## [EXERCISE DESCRIPTION]
Only lines holding "brown" are wanted; copy each of them from the records below.

## [DATASET EXTRACT]
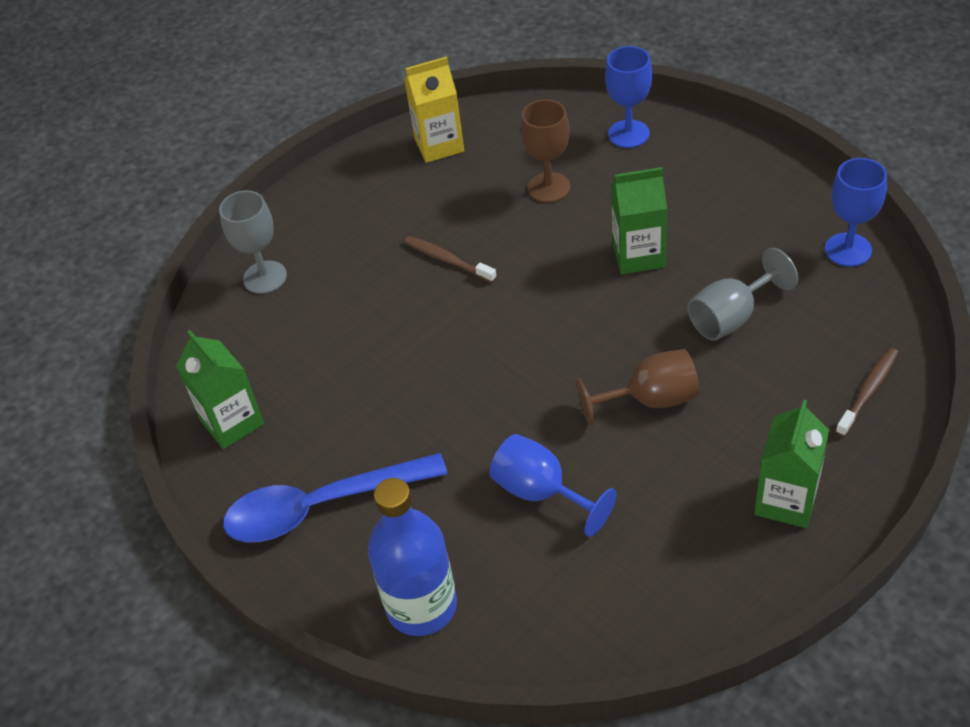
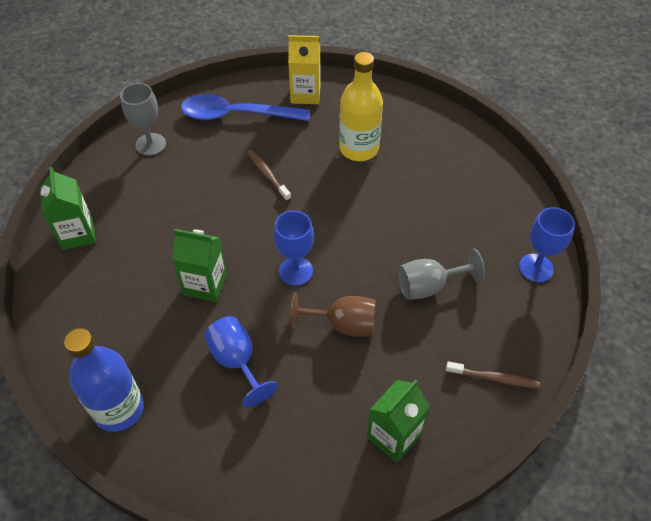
camera: 15 degrees right, 5 degrees up
(322, 506) = (98, 313): blue spoon -> blue spoon (236, 115)
(549, 187) = (359, 148): brown goblet -> yellow bottle
(628, 134) = (431, 130): blue goblet -> blue goblet (295, 271)
(638, 255) = (391, 218): green carton -> green carton (205, 284)
(868, 391) = (494, 378): brown toothbrush -> brown toothbrush turned 45 degrees clockwise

## [ANSWER BOX]
(549, 187) = (359, 148): brown goblet -> yellow bottle
(868, 391) = (494, 378): brown toothbrush -> brown toothbrush turned 45 degrees clockwise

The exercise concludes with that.